> **WHAT THE TASK REQUIRES**: Please print every record below exactly as written, leaving out the pictures.

> **Collected data**:
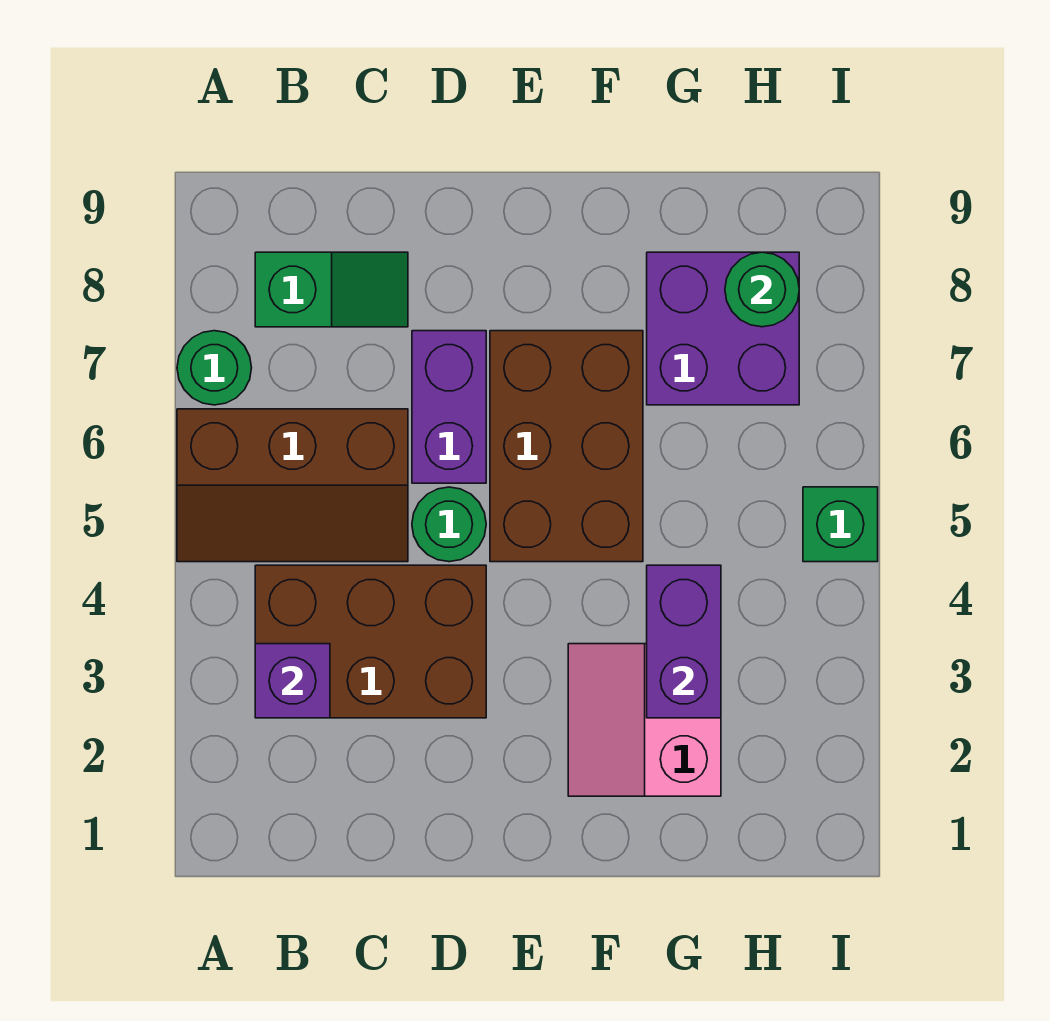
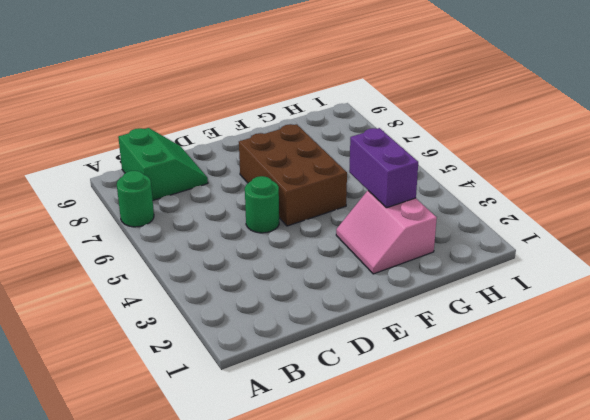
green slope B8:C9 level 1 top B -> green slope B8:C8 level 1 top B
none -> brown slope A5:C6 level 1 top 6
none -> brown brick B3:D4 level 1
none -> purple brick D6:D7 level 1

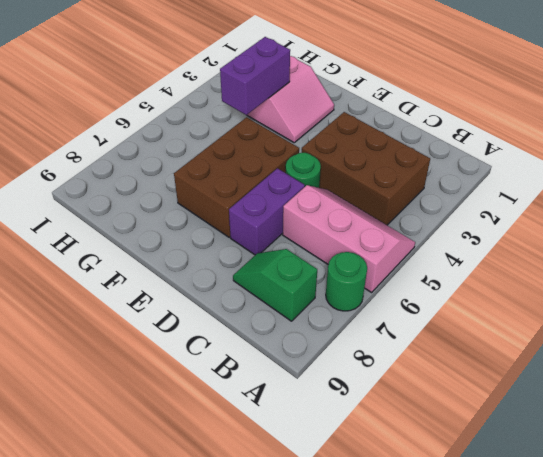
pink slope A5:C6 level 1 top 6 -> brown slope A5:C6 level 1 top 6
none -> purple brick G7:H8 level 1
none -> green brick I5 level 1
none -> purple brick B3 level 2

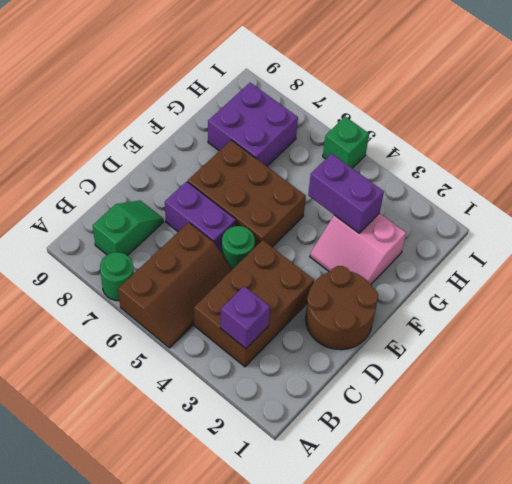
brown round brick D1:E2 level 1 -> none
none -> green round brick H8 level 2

> **YOUR RESPONSE**:
green slope B8:C9 level 1 top B -> green slope B8:C8 level 1 top B
none -> brown slope A5:C6 level 1 top 6
none -> brown brick B3:D4 level 1
none -> purple brick D6:D7 level 1

pink slope A5:C6 level 1 top 6 -> brown slope A5:C6 level 1 top 6
none -> purple brick G7:H8 level 1
none -> green brick I5 level 1
none -> purple brick B3 level 2

brown round brick D1:E2 level 1 -> none
none -> green round brick H8 level 2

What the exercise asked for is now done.